→ MATERIAL FOR THIS EXERCISE
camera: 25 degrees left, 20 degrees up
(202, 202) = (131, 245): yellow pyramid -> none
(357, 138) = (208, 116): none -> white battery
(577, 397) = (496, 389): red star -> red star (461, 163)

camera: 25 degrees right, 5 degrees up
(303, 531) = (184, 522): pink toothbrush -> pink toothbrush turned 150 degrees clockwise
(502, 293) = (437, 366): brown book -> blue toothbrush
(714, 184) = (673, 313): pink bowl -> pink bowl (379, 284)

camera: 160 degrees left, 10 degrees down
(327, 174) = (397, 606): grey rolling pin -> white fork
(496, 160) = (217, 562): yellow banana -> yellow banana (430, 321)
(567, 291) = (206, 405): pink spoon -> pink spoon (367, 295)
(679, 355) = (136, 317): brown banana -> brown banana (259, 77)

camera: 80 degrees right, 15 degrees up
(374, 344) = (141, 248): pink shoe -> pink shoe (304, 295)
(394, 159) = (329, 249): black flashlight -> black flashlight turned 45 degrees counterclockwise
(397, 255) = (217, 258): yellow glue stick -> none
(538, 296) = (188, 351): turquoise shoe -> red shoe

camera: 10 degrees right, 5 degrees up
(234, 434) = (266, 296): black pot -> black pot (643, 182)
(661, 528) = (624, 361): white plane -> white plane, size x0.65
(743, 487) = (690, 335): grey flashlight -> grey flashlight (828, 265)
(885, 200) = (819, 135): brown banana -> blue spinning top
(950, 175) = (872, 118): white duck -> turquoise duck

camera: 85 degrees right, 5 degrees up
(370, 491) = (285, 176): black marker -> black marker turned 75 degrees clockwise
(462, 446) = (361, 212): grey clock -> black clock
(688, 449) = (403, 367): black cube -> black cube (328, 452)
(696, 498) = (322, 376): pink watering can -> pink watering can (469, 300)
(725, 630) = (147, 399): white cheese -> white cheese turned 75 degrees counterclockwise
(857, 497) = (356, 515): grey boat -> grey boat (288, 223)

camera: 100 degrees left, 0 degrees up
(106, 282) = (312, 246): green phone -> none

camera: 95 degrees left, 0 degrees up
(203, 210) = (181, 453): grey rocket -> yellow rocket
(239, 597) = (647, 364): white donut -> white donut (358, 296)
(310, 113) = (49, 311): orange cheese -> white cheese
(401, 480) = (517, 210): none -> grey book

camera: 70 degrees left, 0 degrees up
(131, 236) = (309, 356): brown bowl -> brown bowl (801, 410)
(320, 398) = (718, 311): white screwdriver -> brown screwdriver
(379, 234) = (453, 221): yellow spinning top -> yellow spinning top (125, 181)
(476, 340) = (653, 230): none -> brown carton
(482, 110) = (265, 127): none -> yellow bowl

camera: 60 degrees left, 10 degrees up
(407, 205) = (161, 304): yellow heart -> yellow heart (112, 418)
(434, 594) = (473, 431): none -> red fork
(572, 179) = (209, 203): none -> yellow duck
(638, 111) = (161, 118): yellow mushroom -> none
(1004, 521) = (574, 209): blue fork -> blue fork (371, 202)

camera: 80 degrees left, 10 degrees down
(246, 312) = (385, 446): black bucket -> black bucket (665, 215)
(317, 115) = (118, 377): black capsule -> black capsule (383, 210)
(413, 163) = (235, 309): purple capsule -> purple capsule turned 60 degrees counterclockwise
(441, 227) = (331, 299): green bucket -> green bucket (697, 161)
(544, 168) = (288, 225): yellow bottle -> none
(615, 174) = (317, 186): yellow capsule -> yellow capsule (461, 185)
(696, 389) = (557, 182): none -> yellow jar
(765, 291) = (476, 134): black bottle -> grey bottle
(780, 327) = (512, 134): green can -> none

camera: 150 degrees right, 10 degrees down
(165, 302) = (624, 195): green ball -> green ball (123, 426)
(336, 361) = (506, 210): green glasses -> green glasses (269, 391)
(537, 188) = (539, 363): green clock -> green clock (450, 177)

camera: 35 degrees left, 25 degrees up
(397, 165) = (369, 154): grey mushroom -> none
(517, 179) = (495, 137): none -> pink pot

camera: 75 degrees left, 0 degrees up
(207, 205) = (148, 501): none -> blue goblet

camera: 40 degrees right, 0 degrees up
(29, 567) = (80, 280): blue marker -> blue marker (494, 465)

→ TASK PROMPT
In the listing above, find the line with "camera: 25 degrees right, 5 degrees up" and the line with "(567, 291) = (206, 405): pink", then print exactly those two lines and every line between them, and nothing more.

→ EXPECTED ANSWER
camera: 25 degrees right, 5 degrees up
(303, 531) = (184, 522): pink toothbrush -> pink toothbrush turned 150 degrees clockwise
(502, 293) = (437, 366): brown book -> blue toothbrush
(714, 184) = (673, 313): pink bowl -> pink bowl (379, 284)

camera: 160 degrees left, 10 degrees down
(327, 174) = (397, 606): grey rolling pin -> white fork
(496, 160) = (217, 562): yellow banana -> yellow banana (430, 321)
(567, 291) = (206, 405): pink spoon -> pink spoon (367, 295)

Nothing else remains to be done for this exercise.